Material to process Start Marker

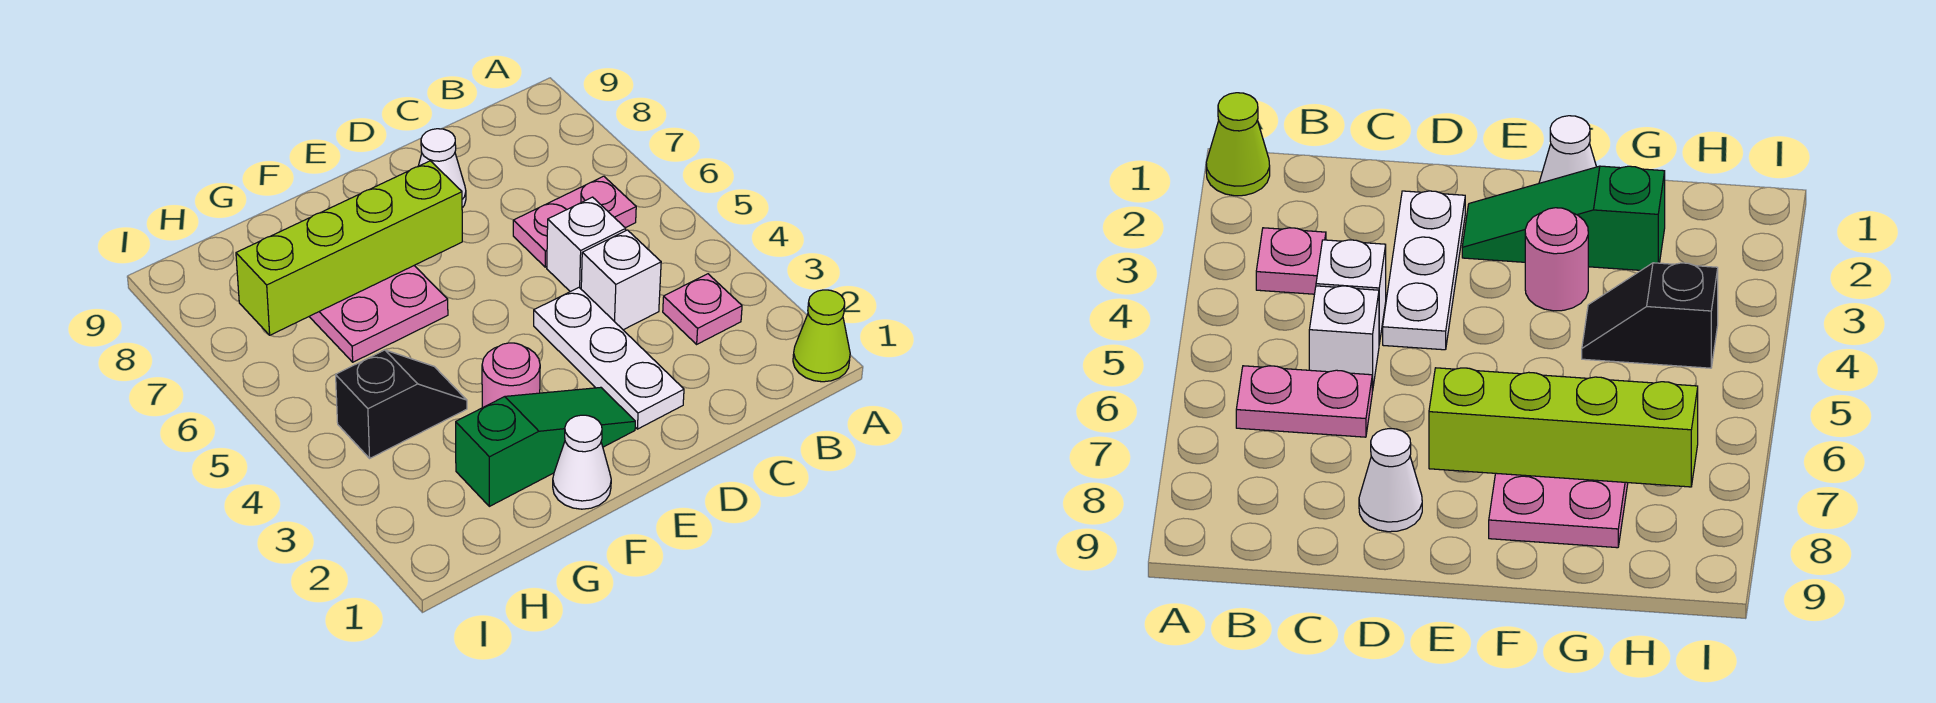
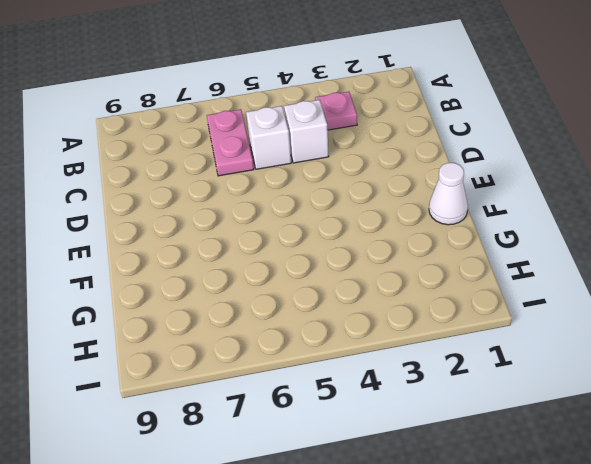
none -> lime cone A1 level 1
none -> white plate D2:D4 level 1
none -> white cone D8 level 1

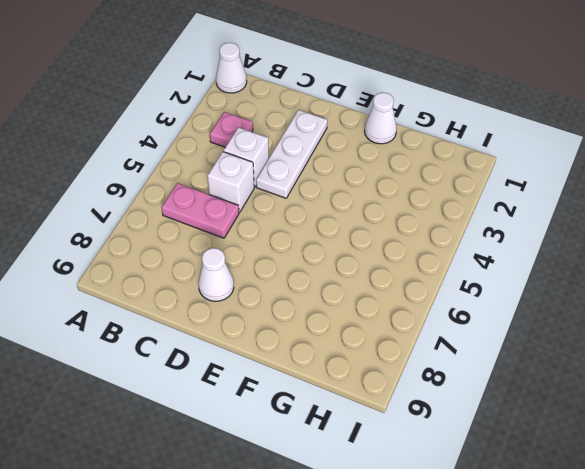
white cone A1 level 1 -> lime cone A1 level 1
none -> green slope E2:G2 level 1 top G
none -> pink round brick F3 level 1
none -> pink plate F6:G8 level 1

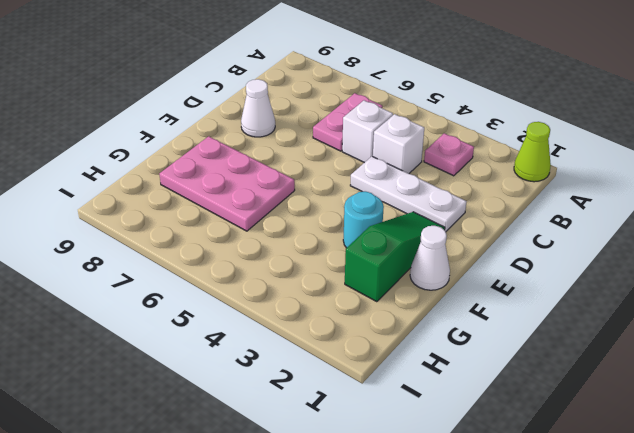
cyan round brick F3 level 1 -> pink round brick F3 level 1
none -> black slope G4:H4 level 1 top H
none -> lime brick E7:H7 level 2

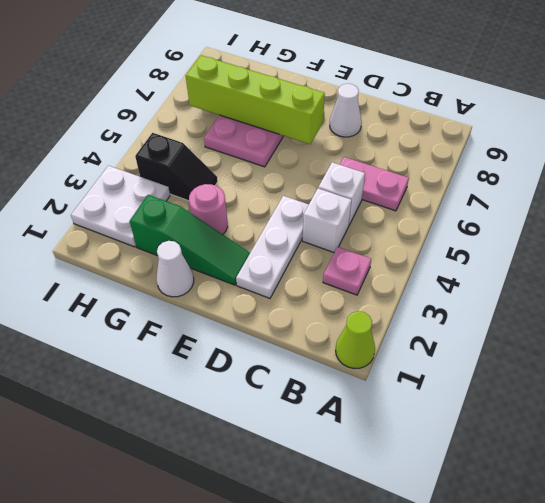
white plate H2:I3 level 1 -> none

Material to process End Marker

The result should be a verbatim copy of the data, free of pictures.

Exercise output:
none -> lime cone A1 level 1
none -> white plate D2:D4 level 1
none -> white cone D8 level 1

white cone A1 level 1 -> lime cone A1 level 1
none -> green slope E2:G2 level 1 top G
none -> pink round brick F3 level 1
none -> pink plate F6:G8 level 1

cyan round brick F3 level 1 -> pink round brick F3 level 1
none -> black slope G4:H4 level 1 top H
none -> lime brick E7:H7 level 2

white plate H2:I3 level 1 -> none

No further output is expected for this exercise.